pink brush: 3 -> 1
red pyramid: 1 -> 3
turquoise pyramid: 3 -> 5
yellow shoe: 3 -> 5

--

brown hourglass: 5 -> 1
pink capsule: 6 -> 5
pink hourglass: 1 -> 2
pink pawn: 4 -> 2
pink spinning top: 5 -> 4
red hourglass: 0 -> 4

==

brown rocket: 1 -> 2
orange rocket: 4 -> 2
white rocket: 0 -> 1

= Exercise prompt =
Check each line of the listing above. Copy it if it holds the string "pink".

= Answer area =
pink brush: 3 -> 1
pink capsule: 6 -> 5
pink hourglass: 1 -> 2
pink pawn: 4 -> 2
pink spinning top: 5 -> 4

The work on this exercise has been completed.